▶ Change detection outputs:
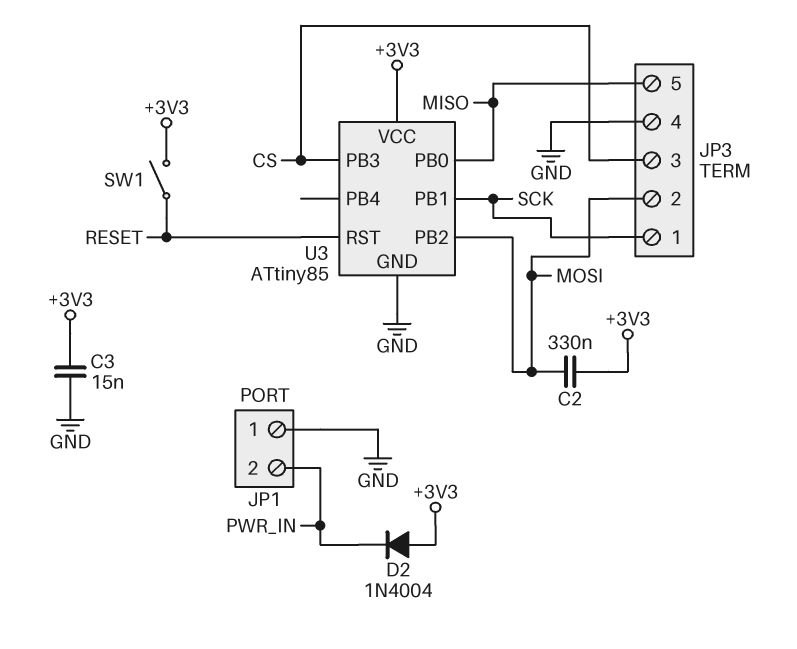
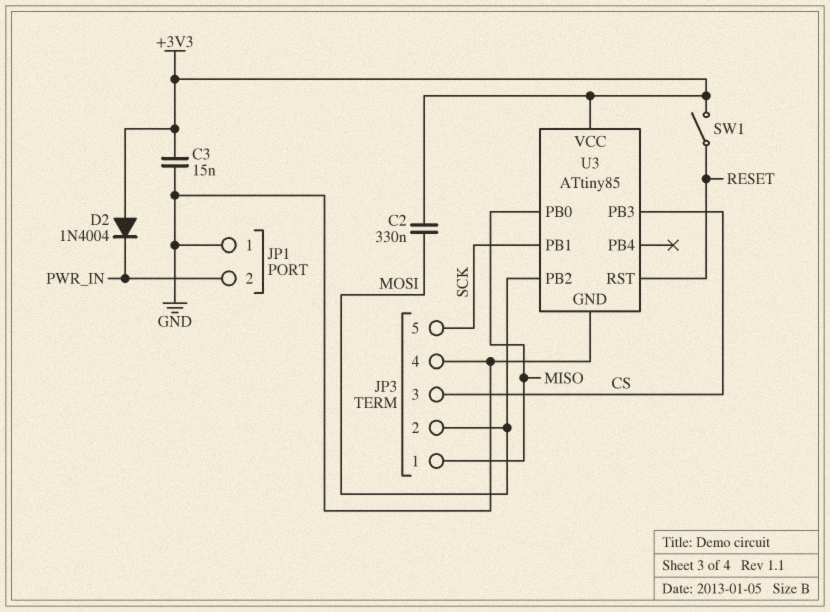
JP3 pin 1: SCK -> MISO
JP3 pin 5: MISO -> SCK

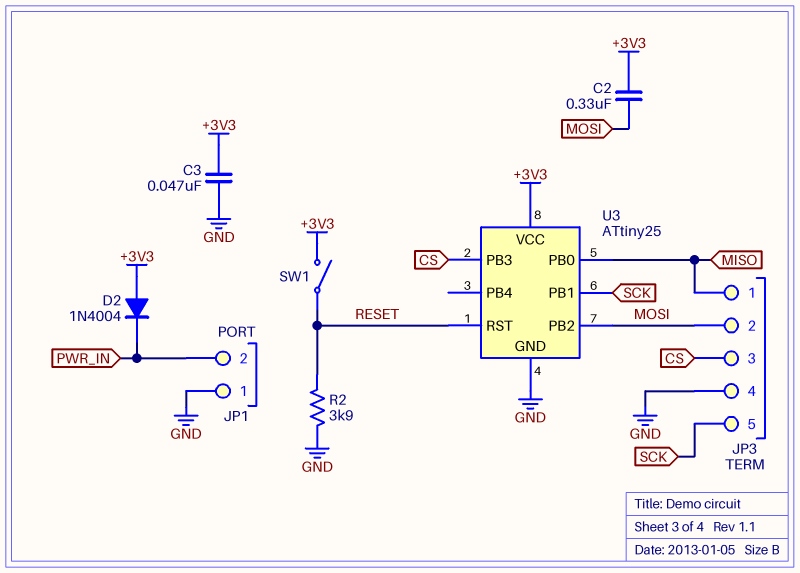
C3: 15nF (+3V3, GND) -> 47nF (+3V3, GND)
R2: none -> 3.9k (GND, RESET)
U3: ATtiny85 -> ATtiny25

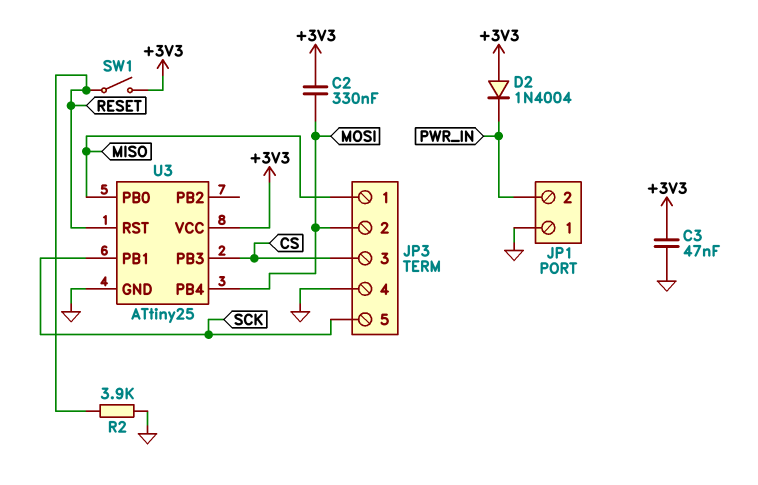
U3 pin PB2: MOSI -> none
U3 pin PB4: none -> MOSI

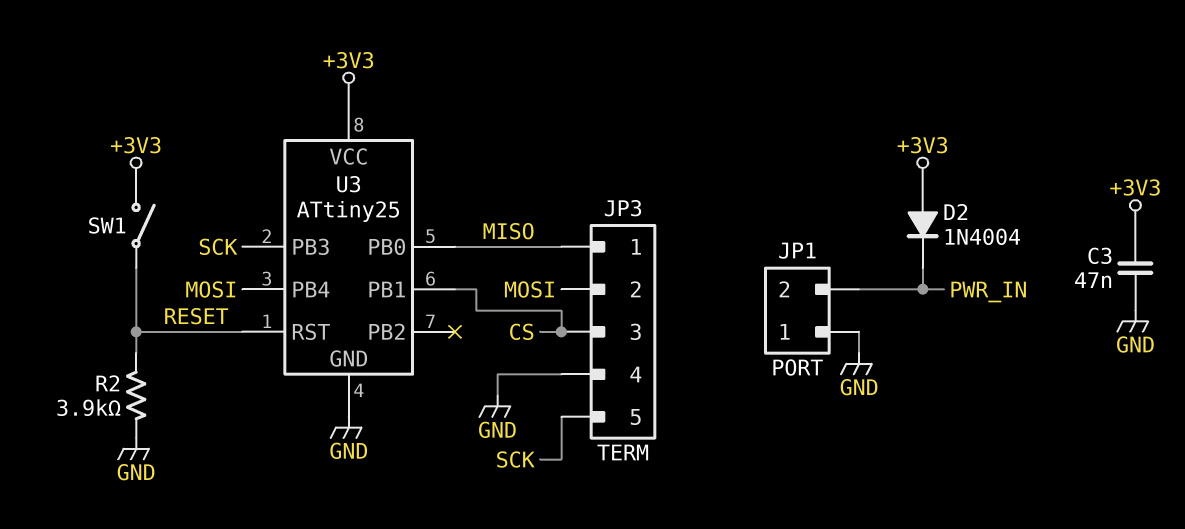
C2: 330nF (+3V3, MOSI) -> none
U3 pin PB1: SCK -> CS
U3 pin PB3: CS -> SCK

▶ PROBLEM STATEMENT: Your answer must consist only of the lines from the one with "C2: 330nF (+3V3, MOSI) -> none" through the final line of the entries, each retyped exactly.

▶ SOLUTION:
C2: 330nF (+3V3, MOSI) -> none
U3 pin PB1: SCK -> CS
U3 pin PB3: CS -> SCK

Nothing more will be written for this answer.